• _EXERCISE BRIEF_
Each entry must be given again exactly; images do not belong in the copy.

--- EXTRACTED INFORMATION ---

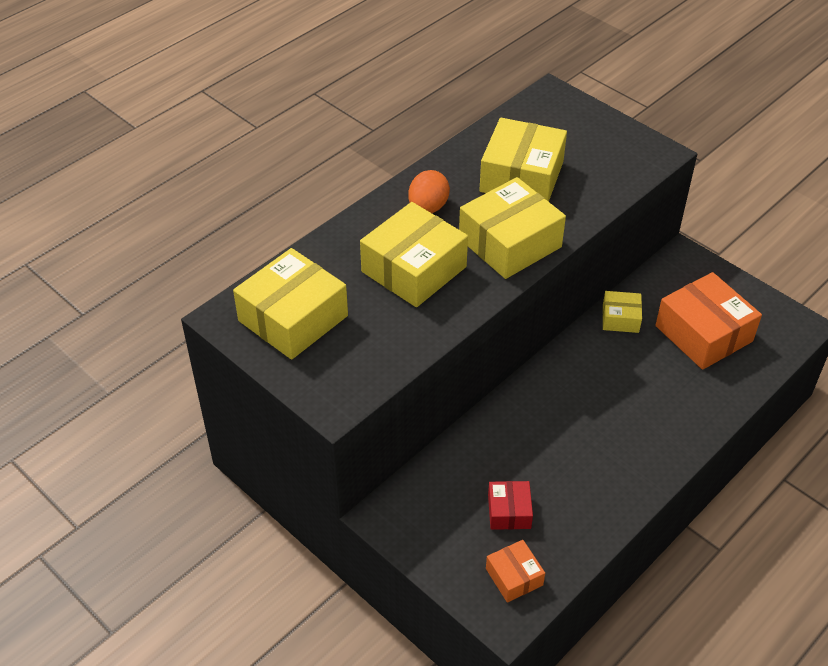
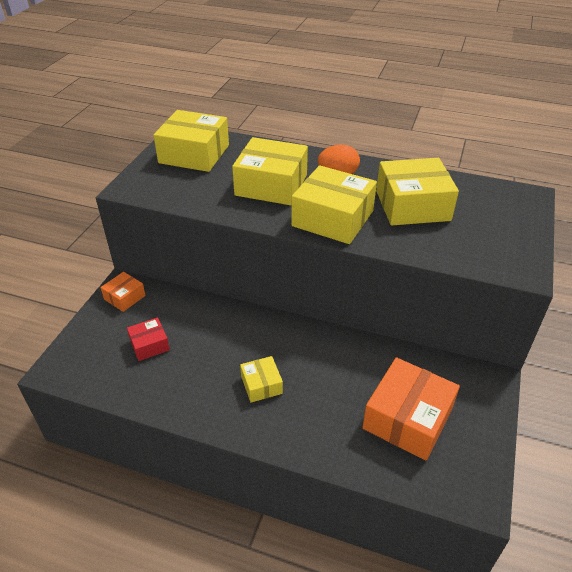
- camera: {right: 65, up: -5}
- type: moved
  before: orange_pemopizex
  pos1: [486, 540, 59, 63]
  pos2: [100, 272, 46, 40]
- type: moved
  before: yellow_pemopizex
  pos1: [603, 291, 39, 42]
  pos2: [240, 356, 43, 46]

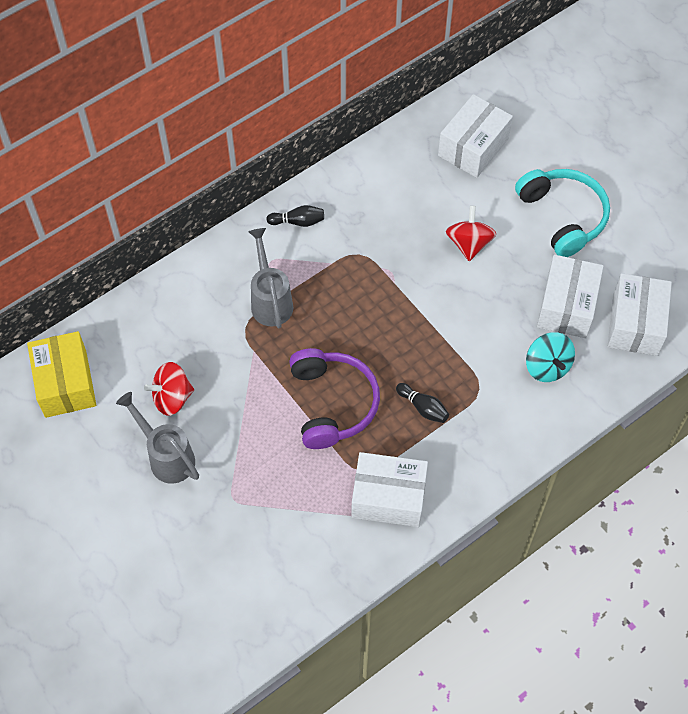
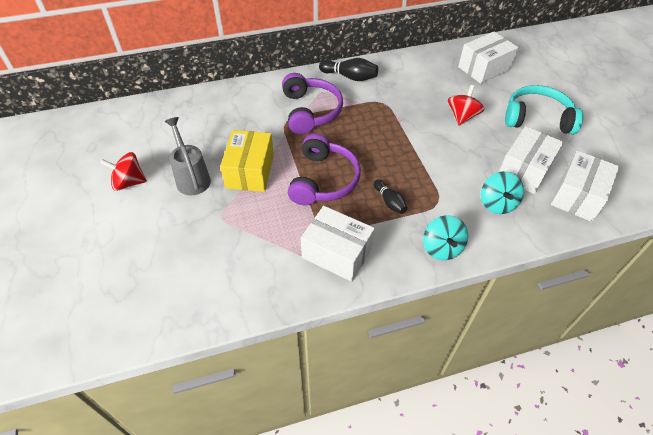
- camera: {right: 20, up: -10}
- type: added
  after: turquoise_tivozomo
  pos2: [423, 215, 45, 45]
- type: moved
  before: yellow_pemopizex
  pos1: [27, 331, 69, 87]
  pos2: [220, 130, 54, 62]
- type: moved
  before: red_tivozomo
  pos1: [144, 362, 50, 54]
  pos2: [100, 152, 47, 39]
- type: replaced
  before: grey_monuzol
  after: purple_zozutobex
  pos1: [248, 228, 45, 100]
  pos2: [282, 73, 61, 61]
- type: turned
  before: turquoise_zozutobex
  pos1: [515, 169, 95, 88]
  pos2: [505, 85, 78, 50]
  turn: -75
- type: resized
  before: black_zezilex
  pos1: [266, 205, 58, 22]
  pos2: [319, 58, 59, 23]
  scale: 1.51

---

• _YOUR SOLUTION_
- camera: {right: 65, up: -5}
- type: moved
  before: orange_pemopizex
  pos1: [486, 540, 59, 63]
  pos2: [100, 272, 46, 40]
- type: moved
  before: yellow_pemopizex
  pos1: [603, 291, 39, 42]
  pos2: [240, 356, 43, 46]

- camera: {right: 20, up: -10}
- type: added
  after: turquoise_tivozomo
  pos2: [423, 215, 45, 45]
- type: moved
  before: yellow_pemopizex
  pos1: [27, 331, 69, 87]
  pos2: [220, 130, 54, 62]
- type: moved
  before: red_tivozomo
  pos1: [144, 362, 50, 54]
  pos2: [100, 152, 47, 39]
- type: replaced
  before: grey_monuzol
  after: purple_zozutobex
  pos1: [248, 228, 45, 100]
  pos2: [282, 73, 61, 61]
- type: turned
  before: turquoise_zozutobex
  pos1: [515, 169, 95, 88]
  pos2: [505, 85, 78, 50]
  turn: -75
- type: resized
  before: black_zezilex
  pos1: [266, 205, 58, 22]
  pos2: [319, 58, 59, 23]
  scale: 1.51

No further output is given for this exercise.